- Exercise objective -
Check every line of the entries for the string "cylinder" and return the ones that contain it.
:::
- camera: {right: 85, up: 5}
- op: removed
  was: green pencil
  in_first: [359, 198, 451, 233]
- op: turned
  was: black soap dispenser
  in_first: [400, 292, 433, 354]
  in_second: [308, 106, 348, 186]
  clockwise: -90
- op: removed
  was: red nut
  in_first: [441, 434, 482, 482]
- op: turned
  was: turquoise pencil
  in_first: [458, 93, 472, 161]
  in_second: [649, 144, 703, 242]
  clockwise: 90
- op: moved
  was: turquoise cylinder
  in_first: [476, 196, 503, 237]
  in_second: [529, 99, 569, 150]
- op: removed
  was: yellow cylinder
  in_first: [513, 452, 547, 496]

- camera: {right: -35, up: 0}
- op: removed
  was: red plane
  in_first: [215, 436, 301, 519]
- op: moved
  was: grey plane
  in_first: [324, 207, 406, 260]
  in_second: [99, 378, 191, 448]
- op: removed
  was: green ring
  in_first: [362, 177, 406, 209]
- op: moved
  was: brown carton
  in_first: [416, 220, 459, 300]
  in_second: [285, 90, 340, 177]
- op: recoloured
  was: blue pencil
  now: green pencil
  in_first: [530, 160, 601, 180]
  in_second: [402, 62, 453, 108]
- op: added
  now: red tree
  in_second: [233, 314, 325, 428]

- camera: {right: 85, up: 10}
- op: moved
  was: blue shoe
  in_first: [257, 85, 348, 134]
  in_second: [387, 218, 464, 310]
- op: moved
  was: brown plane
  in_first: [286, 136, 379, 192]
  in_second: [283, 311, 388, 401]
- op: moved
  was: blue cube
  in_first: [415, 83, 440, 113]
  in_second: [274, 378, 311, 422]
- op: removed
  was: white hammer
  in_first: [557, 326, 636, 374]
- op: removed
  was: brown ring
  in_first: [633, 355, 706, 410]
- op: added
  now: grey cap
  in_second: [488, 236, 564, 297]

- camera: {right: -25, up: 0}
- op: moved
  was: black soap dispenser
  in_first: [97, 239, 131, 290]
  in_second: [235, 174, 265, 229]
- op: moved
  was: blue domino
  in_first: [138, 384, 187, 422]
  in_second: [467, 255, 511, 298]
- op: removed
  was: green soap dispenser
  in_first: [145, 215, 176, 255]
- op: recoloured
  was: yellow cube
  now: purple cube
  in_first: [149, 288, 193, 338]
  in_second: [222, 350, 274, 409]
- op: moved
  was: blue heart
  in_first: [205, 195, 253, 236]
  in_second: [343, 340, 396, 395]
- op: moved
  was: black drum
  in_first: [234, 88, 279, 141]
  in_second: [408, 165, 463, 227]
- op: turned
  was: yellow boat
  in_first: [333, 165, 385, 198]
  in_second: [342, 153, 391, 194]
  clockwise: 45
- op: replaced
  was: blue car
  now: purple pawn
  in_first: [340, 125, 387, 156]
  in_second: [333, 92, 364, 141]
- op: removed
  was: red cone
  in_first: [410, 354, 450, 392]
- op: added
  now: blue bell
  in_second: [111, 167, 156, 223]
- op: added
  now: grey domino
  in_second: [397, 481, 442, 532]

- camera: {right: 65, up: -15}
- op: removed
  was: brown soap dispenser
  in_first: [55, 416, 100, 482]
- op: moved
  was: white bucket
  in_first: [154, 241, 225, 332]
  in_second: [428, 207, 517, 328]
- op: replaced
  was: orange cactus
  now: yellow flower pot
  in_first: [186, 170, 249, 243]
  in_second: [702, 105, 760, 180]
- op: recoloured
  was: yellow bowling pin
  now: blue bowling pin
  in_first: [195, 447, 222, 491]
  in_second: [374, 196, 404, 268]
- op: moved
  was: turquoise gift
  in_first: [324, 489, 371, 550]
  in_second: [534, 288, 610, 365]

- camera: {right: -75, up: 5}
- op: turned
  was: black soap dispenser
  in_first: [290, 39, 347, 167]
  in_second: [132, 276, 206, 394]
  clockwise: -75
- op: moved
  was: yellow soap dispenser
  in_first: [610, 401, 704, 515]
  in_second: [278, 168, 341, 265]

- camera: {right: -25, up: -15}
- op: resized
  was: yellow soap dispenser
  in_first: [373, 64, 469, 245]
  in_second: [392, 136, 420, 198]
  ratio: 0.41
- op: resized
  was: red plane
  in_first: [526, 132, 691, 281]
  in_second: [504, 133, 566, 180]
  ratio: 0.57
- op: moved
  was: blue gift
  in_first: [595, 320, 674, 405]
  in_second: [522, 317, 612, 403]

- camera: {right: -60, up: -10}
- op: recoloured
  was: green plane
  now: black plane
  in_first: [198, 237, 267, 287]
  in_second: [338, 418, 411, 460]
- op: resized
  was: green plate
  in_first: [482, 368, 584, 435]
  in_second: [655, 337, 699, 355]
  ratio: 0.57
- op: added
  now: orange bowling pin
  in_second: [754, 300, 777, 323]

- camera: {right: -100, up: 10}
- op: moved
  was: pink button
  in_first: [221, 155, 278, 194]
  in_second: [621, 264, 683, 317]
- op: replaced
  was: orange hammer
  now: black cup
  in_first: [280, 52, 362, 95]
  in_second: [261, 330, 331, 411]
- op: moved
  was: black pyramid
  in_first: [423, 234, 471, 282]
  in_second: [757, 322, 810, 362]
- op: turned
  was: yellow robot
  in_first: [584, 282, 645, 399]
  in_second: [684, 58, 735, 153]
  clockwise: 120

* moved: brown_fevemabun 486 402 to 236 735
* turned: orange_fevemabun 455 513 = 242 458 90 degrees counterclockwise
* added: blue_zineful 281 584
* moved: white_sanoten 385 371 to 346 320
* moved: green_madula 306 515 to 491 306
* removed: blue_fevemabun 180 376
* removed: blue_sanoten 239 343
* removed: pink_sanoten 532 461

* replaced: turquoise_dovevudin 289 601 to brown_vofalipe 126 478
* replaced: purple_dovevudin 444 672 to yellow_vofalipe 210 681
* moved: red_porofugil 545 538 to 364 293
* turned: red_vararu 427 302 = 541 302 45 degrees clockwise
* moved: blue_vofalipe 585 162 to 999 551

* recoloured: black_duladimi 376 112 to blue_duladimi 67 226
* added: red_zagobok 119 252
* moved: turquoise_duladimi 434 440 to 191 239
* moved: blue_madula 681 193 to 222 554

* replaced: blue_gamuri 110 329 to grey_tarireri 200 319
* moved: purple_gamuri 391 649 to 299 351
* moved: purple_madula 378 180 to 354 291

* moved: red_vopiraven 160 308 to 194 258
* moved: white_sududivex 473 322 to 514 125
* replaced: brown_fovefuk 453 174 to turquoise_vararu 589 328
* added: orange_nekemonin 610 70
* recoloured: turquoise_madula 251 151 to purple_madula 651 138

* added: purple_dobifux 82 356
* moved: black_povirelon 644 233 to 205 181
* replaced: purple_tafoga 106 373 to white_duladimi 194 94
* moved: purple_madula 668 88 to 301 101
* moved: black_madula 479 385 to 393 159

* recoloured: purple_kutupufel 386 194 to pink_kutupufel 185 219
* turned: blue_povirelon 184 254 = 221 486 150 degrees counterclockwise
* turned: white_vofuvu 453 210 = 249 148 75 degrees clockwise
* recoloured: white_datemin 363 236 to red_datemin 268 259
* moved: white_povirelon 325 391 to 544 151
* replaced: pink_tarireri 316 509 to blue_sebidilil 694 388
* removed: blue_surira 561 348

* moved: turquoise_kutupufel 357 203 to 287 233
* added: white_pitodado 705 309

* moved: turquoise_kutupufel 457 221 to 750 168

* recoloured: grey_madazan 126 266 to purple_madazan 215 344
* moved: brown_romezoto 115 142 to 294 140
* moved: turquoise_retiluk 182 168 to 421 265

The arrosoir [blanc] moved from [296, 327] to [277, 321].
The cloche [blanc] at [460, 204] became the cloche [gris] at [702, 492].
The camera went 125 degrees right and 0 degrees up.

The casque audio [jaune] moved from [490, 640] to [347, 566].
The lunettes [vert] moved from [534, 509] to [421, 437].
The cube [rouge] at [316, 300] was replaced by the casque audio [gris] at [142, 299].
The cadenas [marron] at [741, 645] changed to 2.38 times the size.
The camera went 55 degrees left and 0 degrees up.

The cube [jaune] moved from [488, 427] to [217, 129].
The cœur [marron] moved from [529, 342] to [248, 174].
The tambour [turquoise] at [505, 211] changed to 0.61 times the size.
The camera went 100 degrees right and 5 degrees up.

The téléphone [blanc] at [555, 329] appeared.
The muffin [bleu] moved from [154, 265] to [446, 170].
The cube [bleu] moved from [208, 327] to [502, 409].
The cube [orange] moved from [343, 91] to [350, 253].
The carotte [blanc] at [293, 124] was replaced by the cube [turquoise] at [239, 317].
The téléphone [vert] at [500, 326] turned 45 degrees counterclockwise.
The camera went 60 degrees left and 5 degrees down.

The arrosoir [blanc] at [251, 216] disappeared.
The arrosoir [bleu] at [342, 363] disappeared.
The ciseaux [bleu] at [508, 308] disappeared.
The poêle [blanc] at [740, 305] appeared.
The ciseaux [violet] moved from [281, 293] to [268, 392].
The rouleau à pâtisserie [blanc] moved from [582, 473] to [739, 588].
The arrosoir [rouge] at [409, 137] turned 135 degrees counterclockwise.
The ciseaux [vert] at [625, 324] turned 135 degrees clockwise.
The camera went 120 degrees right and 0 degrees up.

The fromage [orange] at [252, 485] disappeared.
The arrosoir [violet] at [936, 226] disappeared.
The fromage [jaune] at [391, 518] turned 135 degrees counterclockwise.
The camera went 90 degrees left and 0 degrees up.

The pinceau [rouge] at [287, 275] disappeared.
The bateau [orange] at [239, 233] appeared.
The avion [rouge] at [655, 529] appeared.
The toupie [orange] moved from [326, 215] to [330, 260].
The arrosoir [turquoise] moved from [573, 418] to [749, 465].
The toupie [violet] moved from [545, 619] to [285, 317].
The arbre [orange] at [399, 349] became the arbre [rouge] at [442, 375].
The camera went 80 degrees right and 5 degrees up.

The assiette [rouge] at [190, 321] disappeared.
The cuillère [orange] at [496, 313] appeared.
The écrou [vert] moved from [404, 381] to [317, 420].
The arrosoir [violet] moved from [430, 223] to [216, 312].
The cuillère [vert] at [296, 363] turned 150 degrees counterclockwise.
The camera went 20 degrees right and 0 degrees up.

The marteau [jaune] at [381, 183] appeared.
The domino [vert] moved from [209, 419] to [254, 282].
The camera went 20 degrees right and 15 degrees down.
:::
- Result for this task -
  was: turquoise cylinder
  was: yellow cylinder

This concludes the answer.